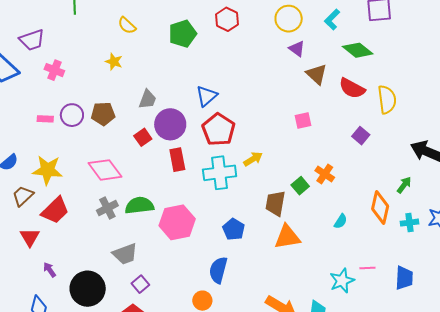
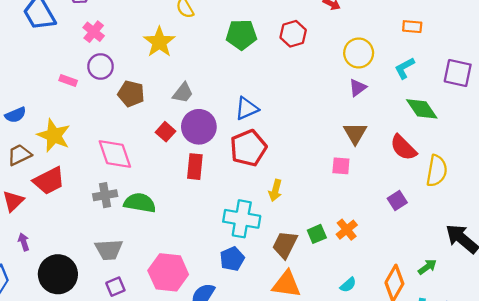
purple triangle: (297, 49) -> (358, 88), turned 30
yellow star: (114, 62) -> (159, 42), size x1.6
brown triangle: (317, 74) -> (355, 133), moved
purple circle: (72, 115) -> (101, 66), moved
red square: (143, 137) -> (166, 132), turned -30
yellow arrow: (253, 159) -> (275, 190), turned 120
cyan cross: (220, 173) -> (242, 219), moved
pink hexagon: (177, 222) -> (168, 272), moved

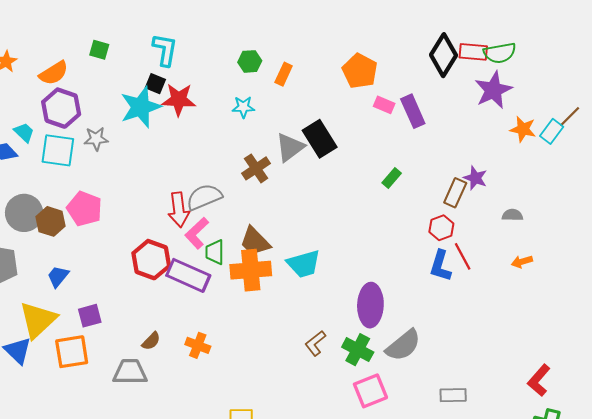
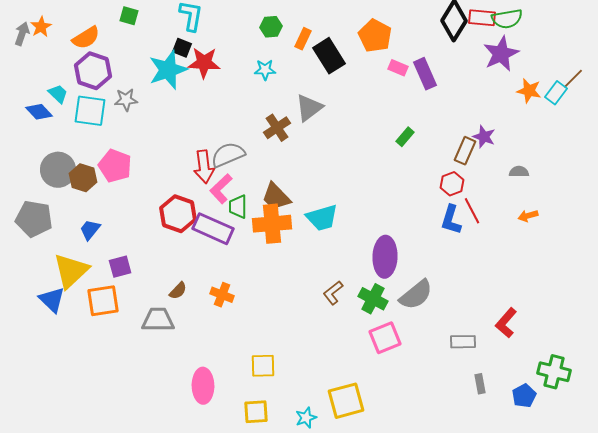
black rectangle: (320, 139) -> (329, 56), moved
red L-shape: (539, 380) -> (506, 323), moved

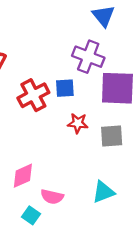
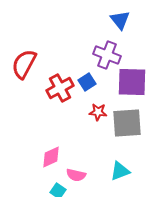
blue square: (65, 88) -> (87, 82), turned -30
gray square: (112, 136) -> (127, 123), size x1.5

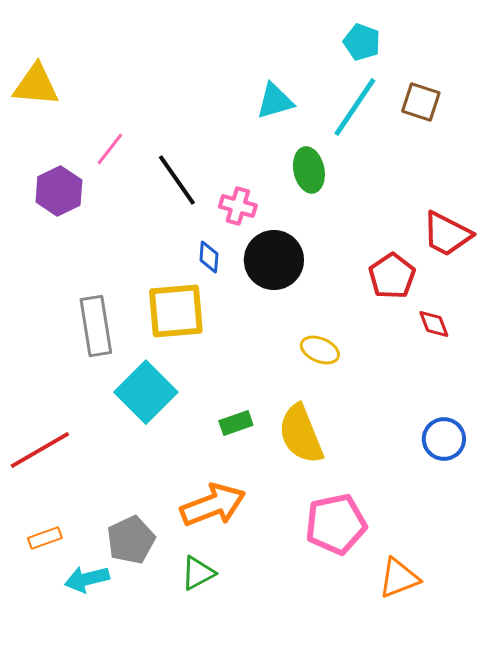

□ □ □ □ □ □ □

PROBLEM DESCRIPTION: Each record has to be set down verbatim, and the pictures must not appear in the copy.

ANSWER TO THE PROBLEM:
purple triangle: (297, 49) -> (358, 88), turned 30
yellow star: (114, 62) -> (159, 42), size x1.6
brown triangle: (317, 74) -> (355, 133), moved
purple circle: (72, 115) -> (101, 66), moved
red square: (143, 137) -> (166, 132), turned -30
yellow arrow: (253, 159) -> (275, 190), turned 120
cyan cross: (220, 173) -> (242, 219), moved
pink hexagon: (177, 222) -> (168, 272), moved

black rectangle: (320, 139) -> (329, 56), moved
red L-shape: (539, 380) -> (506, 323), moved

blue square: (65, 88) -> (87, 82), turned -30
gray square: (112, 136) -> (127, 123), size x1.5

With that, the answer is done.